To do
Copy the records exactly, every one of them.

++++ Data shown ++++

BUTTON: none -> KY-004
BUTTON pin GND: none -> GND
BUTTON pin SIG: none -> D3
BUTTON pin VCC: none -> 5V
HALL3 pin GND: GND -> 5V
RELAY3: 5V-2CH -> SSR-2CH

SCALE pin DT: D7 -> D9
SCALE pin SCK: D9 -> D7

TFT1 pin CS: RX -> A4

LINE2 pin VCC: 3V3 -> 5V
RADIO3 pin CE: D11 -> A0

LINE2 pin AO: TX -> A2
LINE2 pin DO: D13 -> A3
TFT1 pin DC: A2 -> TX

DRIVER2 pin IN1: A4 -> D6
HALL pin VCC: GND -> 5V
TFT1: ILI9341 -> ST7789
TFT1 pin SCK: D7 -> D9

++++

Solved problem
BUTTON: none -> KY-004
BUTTON pin GND: none -> GND
BUTTON pin SIG: none -> D3
BUTTON pin VCC: none -> 5V
HALL3 pin GND: GND -> 5V
RELAY3: 5V-2CH -> SSR-2CH

SCALE pin DT: D7 -> D9
SCALE pin SCK: D9 -> D7

TFT1 pin CS: RX -> A4

LINE2 pin VCC: 3V3 -> 5V
RADIO3 pin CE: D11 -> A0

LINE2 pin AO: TX -> A2
LINE2 pin DO: D13 -> A3
TFT1 pin DC: A2 -> TX

DRIVER2 pin IN1: A4 -> D6
HALL pin VCC: GND -> 5V
TFT1: ILI9341 -> ST7789
TFT1 pin SCK: D7 -> D9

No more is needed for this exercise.